Collected data entries:
..........

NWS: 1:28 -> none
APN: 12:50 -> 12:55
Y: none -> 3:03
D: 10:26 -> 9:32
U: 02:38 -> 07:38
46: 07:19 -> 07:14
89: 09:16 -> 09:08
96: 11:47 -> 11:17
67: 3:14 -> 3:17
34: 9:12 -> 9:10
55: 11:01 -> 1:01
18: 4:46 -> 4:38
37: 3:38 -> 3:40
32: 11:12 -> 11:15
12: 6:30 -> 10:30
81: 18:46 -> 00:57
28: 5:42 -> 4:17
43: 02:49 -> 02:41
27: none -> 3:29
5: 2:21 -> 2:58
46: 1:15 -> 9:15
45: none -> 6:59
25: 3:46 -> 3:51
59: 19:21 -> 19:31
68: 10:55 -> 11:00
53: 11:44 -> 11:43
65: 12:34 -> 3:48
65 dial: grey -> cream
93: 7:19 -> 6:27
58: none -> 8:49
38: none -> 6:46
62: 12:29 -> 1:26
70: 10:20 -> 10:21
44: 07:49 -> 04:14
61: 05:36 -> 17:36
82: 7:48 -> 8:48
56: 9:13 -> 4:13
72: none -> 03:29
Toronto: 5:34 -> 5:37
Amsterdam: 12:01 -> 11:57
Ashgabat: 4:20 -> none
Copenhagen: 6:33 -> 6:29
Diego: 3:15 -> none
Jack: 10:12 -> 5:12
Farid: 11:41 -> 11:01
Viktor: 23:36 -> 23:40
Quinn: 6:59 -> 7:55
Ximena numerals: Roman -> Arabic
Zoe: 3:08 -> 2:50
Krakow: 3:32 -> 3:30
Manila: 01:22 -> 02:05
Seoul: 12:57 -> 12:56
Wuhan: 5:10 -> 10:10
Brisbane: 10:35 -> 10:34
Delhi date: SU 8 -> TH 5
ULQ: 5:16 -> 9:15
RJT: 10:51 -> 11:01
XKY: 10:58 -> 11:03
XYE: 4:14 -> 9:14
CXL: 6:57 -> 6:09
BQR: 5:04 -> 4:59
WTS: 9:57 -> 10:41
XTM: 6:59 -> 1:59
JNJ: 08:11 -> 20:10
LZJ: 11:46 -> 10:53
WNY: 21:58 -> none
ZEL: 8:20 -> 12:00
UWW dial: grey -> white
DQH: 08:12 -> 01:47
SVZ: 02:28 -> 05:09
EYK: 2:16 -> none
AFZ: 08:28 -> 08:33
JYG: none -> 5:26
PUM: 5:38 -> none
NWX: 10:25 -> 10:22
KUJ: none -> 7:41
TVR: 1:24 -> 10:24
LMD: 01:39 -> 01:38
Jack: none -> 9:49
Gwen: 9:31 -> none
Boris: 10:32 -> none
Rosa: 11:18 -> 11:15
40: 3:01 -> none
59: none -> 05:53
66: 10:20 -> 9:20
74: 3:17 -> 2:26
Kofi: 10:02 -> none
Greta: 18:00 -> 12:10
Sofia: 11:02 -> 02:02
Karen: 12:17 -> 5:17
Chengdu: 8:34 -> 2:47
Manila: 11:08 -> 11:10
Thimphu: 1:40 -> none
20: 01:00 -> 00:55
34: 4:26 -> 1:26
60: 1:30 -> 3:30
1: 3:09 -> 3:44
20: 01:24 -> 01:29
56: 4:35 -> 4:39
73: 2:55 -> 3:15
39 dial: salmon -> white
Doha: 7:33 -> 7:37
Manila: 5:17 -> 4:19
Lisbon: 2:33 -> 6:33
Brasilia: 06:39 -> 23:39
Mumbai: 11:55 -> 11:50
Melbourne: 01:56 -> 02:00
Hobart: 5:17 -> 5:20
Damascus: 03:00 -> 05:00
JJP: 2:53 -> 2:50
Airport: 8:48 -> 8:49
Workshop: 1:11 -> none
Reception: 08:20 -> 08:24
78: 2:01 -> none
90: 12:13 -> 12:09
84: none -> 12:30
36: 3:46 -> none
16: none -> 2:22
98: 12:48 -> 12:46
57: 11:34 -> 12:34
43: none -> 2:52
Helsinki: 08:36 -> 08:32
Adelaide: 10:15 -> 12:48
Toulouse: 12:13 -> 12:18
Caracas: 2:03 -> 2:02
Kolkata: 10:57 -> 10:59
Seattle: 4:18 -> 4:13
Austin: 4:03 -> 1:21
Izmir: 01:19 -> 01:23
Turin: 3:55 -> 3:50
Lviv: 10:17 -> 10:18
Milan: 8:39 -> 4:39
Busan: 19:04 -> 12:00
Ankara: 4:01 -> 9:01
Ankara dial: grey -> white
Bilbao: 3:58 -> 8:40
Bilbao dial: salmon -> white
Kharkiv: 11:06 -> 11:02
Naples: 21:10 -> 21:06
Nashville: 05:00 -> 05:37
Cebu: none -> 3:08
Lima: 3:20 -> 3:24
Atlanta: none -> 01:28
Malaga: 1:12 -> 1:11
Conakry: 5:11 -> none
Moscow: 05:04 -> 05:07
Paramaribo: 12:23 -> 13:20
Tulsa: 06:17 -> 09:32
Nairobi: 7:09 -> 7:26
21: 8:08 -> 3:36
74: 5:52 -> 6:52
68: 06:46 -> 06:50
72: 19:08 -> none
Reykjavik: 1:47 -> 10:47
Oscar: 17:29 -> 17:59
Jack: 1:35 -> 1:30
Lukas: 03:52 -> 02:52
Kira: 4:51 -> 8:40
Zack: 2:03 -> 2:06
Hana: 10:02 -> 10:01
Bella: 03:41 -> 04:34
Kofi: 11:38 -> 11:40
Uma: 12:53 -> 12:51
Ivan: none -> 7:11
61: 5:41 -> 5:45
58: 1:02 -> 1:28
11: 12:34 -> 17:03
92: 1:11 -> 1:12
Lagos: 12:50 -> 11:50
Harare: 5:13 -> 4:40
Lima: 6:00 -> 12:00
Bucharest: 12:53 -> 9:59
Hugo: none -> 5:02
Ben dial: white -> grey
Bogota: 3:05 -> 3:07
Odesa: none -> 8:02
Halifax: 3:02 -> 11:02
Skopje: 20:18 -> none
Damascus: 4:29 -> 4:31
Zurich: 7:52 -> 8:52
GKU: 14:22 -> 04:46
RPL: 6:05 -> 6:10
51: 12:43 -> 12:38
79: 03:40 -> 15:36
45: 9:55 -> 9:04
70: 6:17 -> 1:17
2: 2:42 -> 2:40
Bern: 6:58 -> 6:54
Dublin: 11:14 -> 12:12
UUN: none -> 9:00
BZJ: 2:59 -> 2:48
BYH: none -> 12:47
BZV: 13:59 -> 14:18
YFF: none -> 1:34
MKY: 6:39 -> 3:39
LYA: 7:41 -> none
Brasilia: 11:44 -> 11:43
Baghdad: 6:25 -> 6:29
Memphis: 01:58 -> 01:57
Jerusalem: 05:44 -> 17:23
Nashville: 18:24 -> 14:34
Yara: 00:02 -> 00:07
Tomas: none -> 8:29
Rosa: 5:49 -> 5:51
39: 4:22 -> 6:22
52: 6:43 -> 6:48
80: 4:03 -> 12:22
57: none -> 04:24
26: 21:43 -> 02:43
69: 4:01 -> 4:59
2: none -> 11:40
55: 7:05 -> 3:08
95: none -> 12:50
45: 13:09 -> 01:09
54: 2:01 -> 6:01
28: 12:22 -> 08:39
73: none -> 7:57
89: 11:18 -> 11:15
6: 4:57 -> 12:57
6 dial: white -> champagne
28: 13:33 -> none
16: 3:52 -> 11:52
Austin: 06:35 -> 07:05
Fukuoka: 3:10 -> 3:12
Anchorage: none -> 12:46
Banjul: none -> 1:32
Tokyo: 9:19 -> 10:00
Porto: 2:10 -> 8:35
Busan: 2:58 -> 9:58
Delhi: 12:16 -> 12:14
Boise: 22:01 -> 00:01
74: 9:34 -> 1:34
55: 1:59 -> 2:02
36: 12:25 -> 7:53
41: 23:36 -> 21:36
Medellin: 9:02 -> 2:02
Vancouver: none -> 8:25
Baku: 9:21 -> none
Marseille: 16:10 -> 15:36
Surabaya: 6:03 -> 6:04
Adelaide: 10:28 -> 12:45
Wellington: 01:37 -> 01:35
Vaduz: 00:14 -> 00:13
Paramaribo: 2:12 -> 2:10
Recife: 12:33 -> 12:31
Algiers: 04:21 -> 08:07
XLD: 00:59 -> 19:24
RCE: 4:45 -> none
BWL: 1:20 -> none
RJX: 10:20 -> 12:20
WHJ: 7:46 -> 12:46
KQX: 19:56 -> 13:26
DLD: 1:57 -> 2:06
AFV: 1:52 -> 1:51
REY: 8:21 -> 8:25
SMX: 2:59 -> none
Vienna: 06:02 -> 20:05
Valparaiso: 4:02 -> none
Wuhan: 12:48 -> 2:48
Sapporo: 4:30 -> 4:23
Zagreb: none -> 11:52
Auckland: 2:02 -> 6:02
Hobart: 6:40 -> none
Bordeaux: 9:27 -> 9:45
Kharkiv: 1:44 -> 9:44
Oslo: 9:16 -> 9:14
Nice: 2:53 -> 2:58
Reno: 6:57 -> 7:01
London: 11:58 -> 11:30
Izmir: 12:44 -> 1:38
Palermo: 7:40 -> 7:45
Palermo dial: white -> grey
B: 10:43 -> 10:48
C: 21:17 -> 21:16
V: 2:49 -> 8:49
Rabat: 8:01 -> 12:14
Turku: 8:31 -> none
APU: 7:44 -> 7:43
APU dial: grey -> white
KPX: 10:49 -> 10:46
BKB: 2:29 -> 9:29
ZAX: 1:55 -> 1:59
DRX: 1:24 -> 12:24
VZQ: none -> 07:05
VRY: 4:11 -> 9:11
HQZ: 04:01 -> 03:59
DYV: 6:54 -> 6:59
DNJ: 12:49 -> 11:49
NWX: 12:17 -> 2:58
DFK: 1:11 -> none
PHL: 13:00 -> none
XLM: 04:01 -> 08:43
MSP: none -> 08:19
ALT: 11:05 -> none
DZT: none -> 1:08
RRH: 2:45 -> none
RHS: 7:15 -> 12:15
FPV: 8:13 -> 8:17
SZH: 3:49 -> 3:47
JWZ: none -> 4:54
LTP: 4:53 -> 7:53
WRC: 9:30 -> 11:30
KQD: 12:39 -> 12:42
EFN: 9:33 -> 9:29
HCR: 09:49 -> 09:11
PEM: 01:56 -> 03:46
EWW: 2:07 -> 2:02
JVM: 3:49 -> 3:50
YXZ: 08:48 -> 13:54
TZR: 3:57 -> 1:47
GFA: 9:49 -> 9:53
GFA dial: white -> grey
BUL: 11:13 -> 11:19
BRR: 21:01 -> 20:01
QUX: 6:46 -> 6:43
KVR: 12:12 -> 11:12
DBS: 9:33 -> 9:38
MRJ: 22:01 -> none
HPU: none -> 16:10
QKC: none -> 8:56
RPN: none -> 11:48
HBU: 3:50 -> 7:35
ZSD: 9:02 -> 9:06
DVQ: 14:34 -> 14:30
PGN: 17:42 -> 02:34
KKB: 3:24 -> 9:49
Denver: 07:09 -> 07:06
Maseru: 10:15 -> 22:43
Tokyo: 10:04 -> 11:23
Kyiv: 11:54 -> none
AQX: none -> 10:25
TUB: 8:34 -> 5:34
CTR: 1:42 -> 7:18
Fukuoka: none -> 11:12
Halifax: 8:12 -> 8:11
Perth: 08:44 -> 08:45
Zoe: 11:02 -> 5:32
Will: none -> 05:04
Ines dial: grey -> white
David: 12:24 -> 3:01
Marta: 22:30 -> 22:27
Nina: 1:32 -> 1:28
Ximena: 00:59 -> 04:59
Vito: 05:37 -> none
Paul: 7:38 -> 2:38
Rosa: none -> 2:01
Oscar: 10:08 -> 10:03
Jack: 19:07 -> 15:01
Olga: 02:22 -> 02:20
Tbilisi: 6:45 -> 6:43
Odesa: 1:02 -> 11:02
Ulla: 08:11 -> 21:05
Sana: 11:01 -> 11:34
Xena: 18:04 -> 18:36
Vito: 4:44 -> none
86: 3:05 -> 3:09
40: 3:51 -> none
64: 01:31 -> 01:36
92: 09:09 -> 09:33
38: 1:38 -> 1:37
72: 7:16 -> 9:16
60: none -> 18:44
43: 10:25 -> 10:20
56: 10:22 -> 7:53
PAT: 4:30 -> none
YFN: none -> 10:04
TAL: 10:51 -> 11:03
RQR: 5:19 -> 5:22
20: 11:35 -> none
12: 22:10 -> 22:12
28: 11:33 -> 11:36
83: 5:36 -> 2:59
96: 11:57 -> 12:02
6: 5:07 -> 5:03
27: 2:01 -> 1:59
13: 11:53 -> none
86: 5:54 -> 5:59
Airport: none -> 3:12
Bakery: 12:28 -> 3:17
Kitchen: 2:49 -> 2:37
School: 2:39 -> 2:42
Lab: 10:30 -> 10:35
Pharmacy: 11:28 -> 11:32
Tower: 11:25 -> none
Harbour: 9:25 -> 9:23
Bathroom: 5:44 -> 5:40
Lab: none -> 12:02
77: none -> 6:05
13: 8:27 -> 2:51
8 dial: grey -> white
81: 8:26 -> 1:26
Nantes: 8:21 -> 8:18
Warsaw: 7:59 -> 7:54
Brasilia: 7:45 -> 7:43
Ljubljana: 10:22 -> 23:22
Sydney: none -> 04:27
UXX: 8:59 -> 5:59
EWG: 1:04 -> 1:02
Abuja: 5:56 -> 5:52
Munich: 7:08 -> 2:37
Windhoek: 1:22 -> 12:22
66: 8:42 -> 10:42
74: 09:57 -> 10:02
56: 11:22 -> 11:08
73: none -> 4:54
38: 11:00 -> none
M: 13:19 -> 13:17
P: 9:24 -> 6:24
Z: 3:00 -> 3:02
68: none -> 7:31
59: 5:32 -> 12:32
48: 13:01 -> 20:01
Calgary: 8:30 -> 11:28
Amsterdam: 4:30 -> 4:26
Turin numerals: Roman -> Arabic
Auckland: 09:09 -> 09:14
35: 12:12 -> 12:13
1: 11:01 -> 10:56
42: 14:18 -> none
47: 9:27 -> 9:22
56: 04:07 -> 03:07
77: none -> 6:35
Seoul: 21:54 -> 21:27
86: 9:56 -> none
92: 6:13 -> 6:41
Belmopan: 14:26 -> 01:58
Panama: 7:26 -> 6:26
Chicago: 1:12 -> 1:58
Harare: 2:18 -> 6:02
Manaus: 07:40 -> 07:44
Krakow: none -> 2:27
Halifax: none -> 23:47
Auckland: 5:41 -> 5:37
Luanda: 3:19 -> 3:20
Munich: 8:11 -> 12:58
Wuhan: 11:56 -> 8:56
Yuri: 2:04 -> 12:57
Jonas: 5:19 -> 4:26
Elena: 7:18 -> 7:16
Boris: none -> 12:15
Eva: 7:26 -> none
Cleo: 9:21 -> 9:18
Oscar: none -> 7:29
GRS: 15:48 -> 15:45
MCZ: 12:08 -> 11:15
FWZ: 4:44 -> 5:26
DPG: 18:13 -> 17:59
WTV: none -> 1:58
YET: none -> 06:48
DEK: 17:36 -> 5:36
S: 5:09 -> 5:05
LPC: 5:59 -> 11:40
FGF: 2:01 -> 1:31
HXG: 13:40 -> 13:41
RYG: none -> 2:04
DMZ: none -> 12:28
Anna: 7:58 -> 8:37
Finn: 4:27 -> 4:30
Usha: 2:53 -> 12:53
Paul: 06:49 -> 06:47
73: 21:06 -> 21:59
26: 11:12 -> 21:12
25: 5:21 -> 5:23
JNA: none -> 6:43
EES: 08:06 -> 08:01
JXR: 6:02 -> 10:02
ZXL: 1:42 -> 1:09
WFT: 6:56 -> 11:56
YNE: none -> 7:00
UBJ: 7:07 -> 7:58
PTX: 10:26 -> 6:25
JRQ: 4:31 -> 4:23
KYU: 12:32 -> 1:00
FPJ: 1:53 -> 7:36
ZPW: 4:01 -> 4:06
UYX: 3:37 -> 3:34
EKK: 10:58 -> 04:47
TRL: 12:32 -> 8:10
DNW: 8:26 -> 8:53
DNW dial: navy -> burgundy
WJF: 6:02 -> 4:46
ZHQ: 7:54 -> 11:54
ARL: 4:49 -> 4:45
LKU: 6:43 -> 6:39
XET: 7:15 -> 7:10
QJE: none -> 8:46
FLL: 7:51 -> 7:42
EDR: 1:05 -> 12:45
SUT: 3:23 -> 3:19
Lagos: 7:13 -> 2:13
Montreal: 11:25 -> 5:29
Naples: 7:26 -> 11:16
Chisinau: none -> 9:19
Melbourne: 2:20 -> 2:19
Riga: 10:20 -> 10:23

..........

- [YOUR GOAL] Rewrite the data from its first line through the line that contains "Jack: 10:12 -> 5:12", replacing "Copenhagen" with "Oslo" and keeping everything else the same.

- [FULL ANSWER]
NWS: 1:28 -> none
APN: 12:50 -> 12:55
Y: none -> 3:03
D: 10:26 -> 9:32
U: 02:38 -> 07:38
46: 07:19 -> 07:14
89: 09:16 -> 09:08
96: 11:47 -> 11:17
67: 3:14 -> 3:17
34: 9:12 -> 9:10
55: 11:01 -> 1:01
18: 4:46 -> 4:38
37: 3:38 -> 3:40
32: 11:12 -> 11:15
12: 6:30 -> 10:30
81: 18:46 -> 00:57
28: 5:42 -> 4:17
43: 02:49 -> 02:41
27: none -> 3:29
5: 2:21 -> 2:58
46: 1:15 -> 9:15
45: none -> 6:59
25: 3:46 -> 3:51
59: 19:21 -> 19:31
68: 10:55 -> 11:00
53: 11:44 -> 11:43
65: 12:34 -> 3:48
65 dial: grey -> cream
93: 7:19 -> 6:27
58: none -> 8:49
38: none -> 6:46
62: 12:29 -> 1:26
70: 10:20 -> 10:21
44: 07:49 -> 04:14
61: 05:36 -> 17:36
82: 7:48 -> 8:48
56: 9:13 -> 4:13
72: none -> 03:29
Toronto: 5:34 -> 5:37
Amsterdam: 12:01 -> 11:57
Ashgabat: 4:20 -> none
Oslo: 6:33 -> 6:29
Diego: 3:15 -> none
Jack: 10:12 -> 5:12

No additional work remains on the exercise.